- TASK DETAILS -
Below are the entries to work from; restate word for word the portion that opens with the line containing "(108, 477) = (330, 547): none -> green pear" and closes with the line containing "(653, 389) = (989, 529): brown", keeping both.

- EXCERPTED RECORDS -
________
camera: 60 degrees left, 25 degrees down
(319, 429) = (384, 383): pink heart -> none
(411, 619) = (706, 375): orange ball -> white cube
________
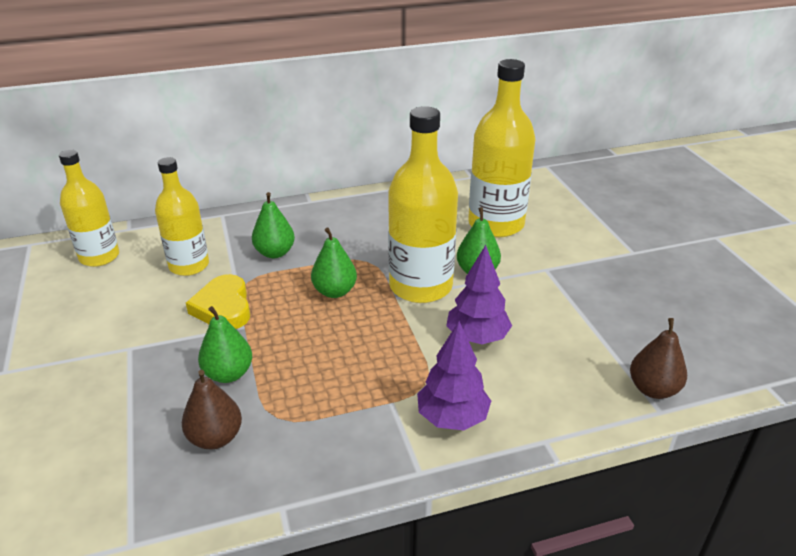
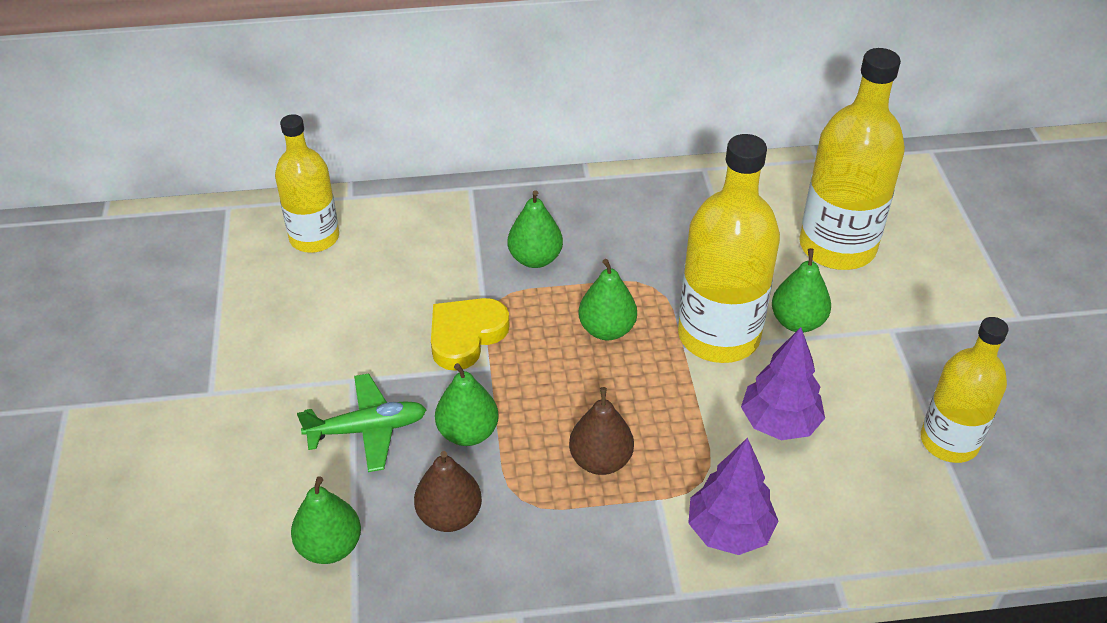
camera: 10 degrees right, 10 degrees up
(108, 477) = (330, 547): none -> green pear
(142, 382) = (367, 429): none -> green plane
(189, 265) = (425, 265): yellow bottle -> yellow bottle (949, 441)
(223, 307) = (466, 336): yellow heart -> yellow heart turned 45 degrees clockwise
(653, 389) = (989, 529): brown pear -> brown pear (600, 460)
________
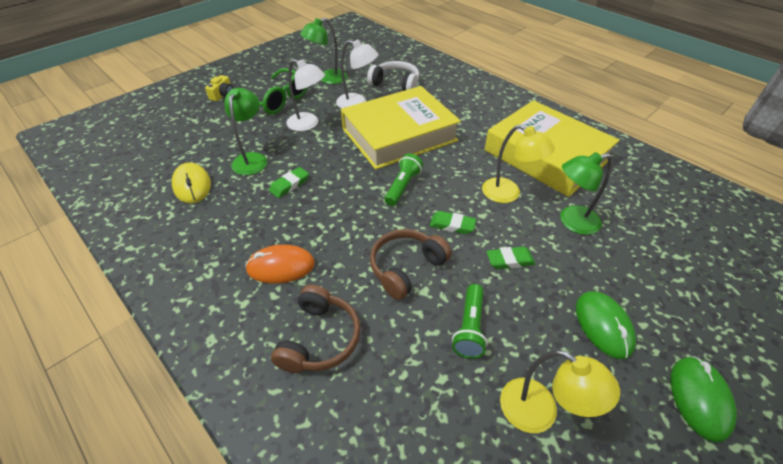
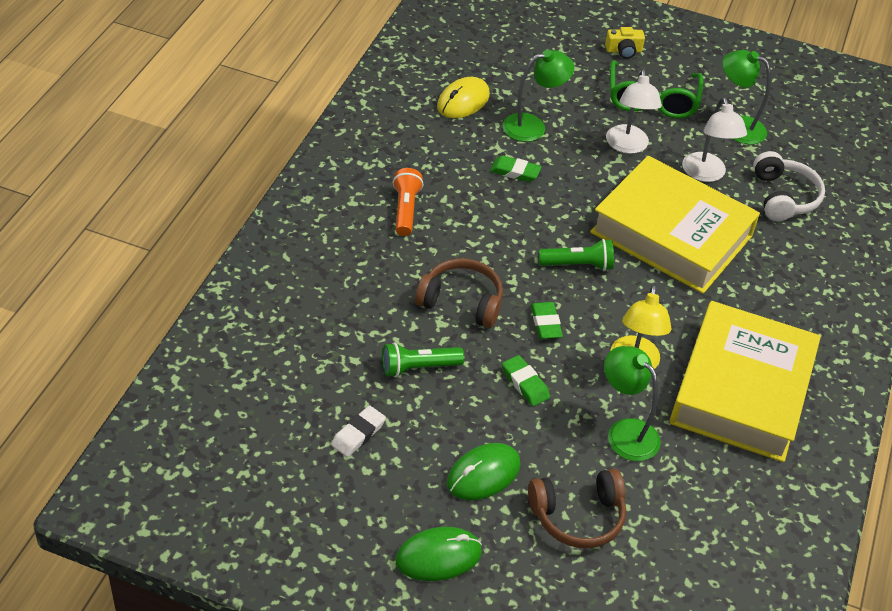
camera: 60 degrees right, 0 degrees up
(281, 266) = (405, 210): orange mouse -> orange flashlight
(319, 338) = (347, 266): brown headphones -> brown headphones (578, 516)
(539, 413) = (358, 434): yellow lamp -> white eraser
________
- WRITTEN RESPONSE -
(108, 477) = (330, 547): none -> green pear
(142, 382) = (367, 429): none -> green plane
(189, 265) = (425, 265): yellow bottle -> yellow bottle (949, 441)
(223, 307) = (466, 336): yellow heart -> yellow heart turned 45 degrees clockwise
(653, 389) = (989, 529): brown pear -> brown pear (600, 460)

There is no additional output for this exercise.